• [WORK TO BE COMPLETED]:
Only the lines from the one containing "turquoise camera: 4 -> 3" through the last line of the material should be copied, exactly as written and without pictures.

..........

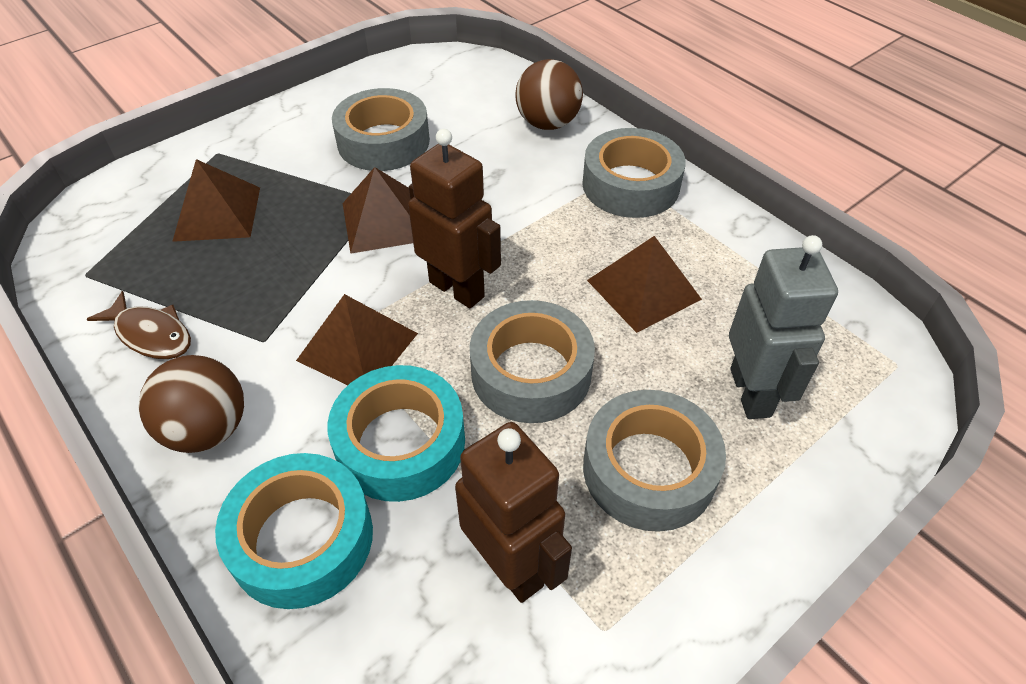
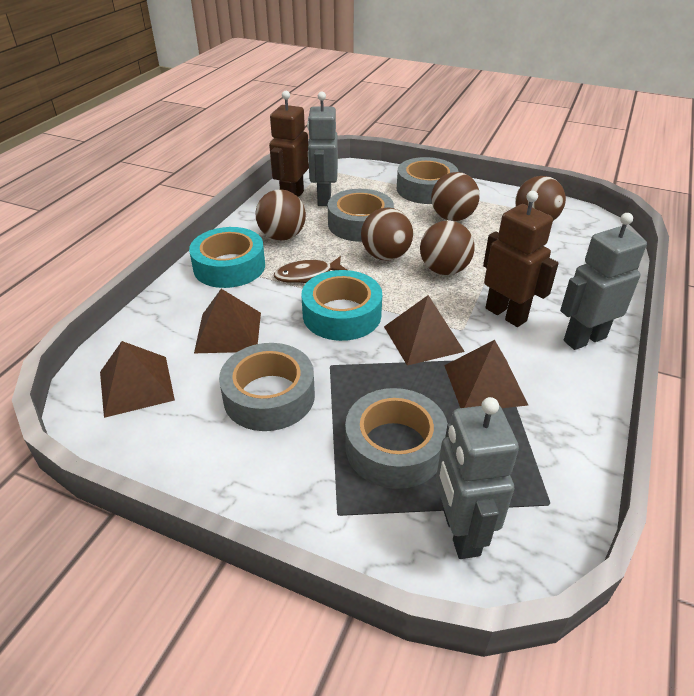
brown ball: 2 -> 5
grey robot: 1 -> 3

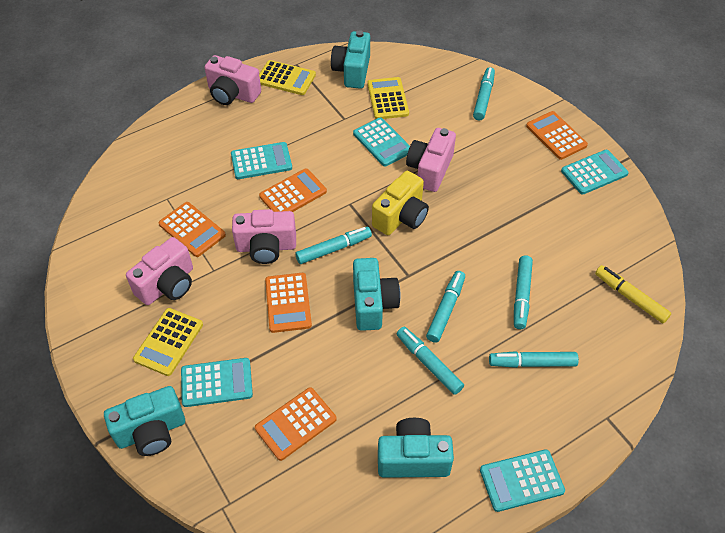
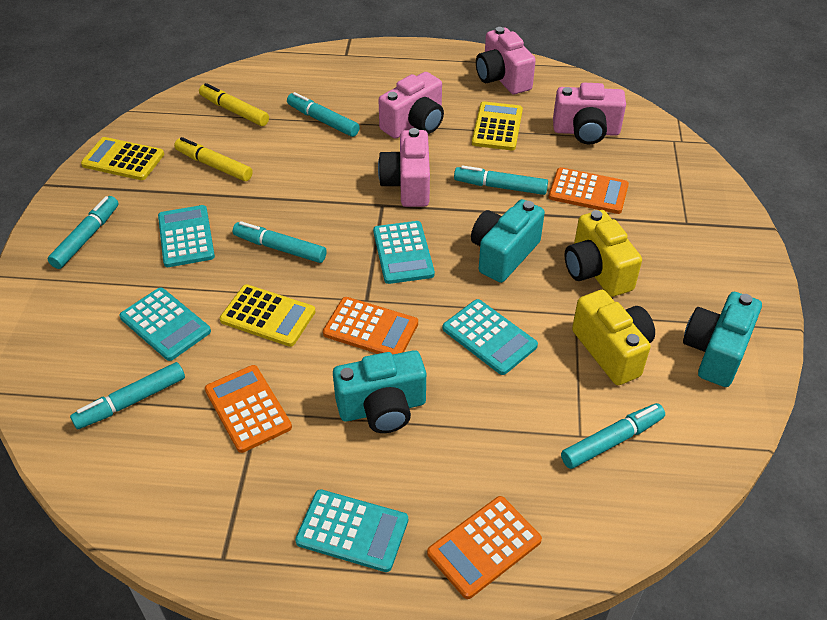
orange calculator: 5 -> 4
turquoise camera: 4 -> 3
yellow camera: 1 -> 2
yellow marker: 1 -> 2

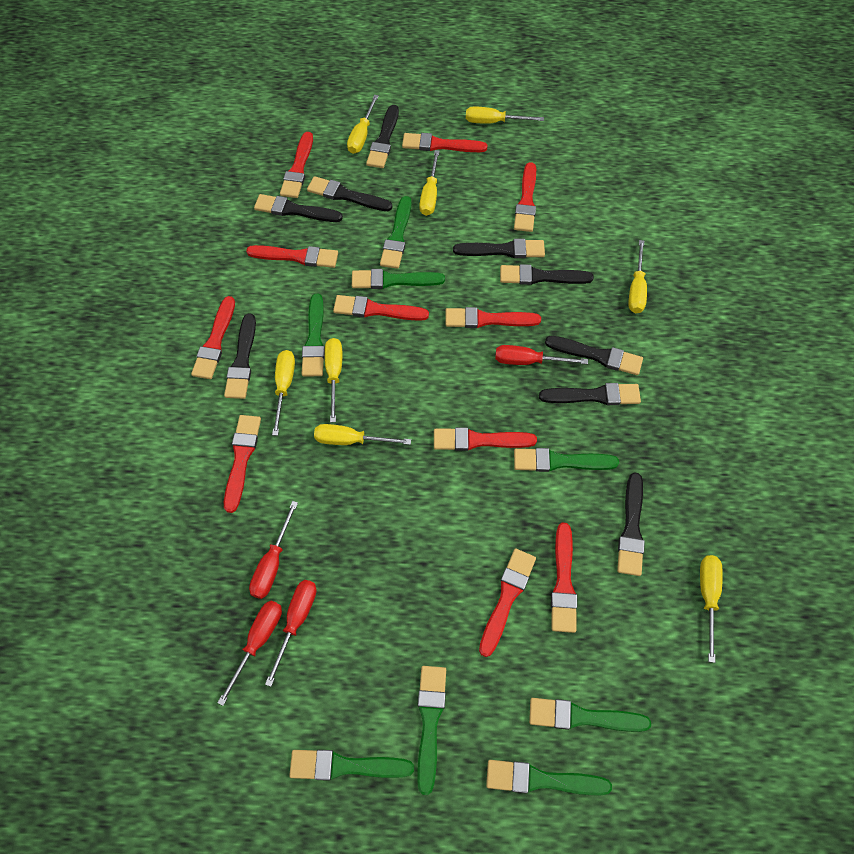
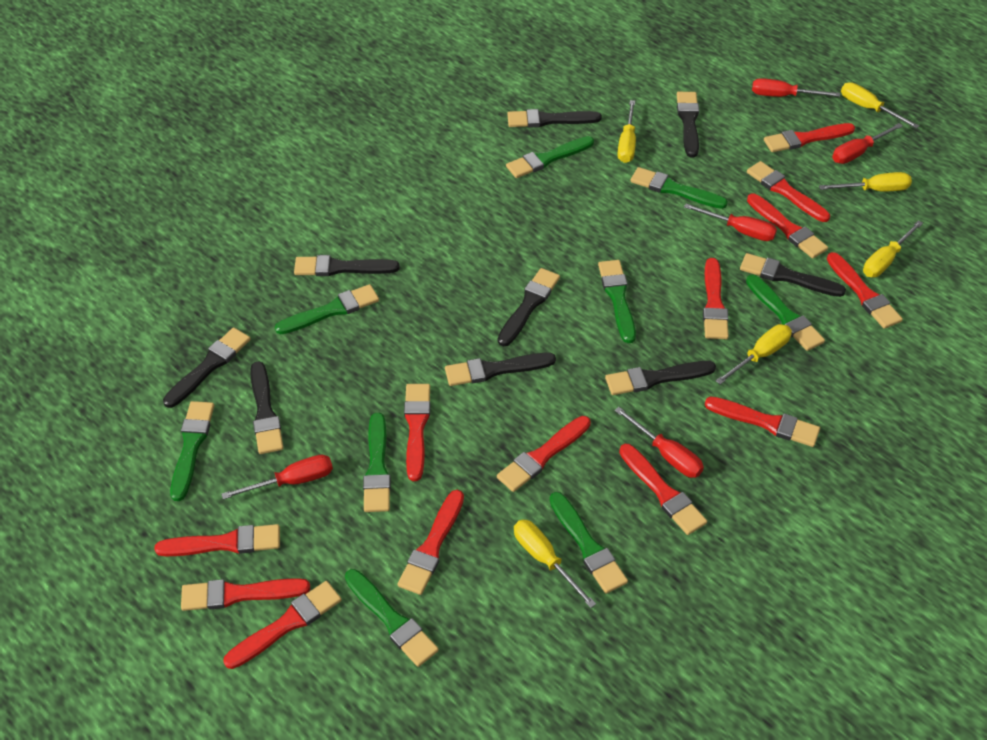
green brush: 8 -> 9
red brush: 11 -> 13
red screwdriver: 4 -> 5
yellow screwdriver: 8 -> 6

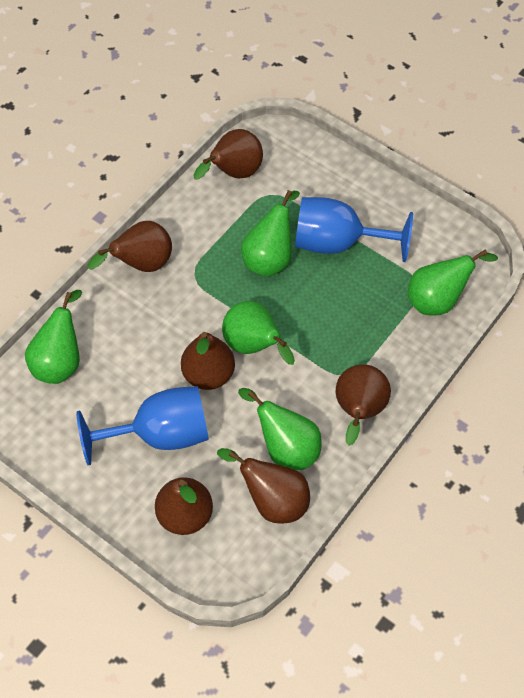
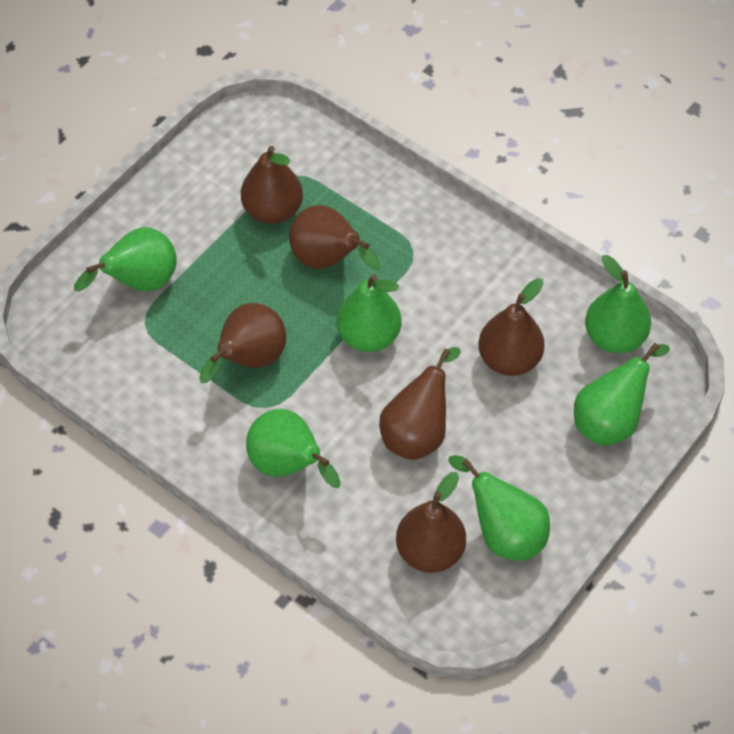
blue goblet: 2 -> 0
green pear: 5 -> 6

..........

• [EXERCISE ANSWER]:
turquoise camera: 4 -> 3
yellow camera: 1 -> 2
yellow marker: 1 -> 2

green brush: 8 -> 9
red brush: 11 -> 13
red screwdriver: 4 -> 5
yellow screwdriver: 8 -> 6

blue goblet: 2 -> 0
green pear: 5 -> 6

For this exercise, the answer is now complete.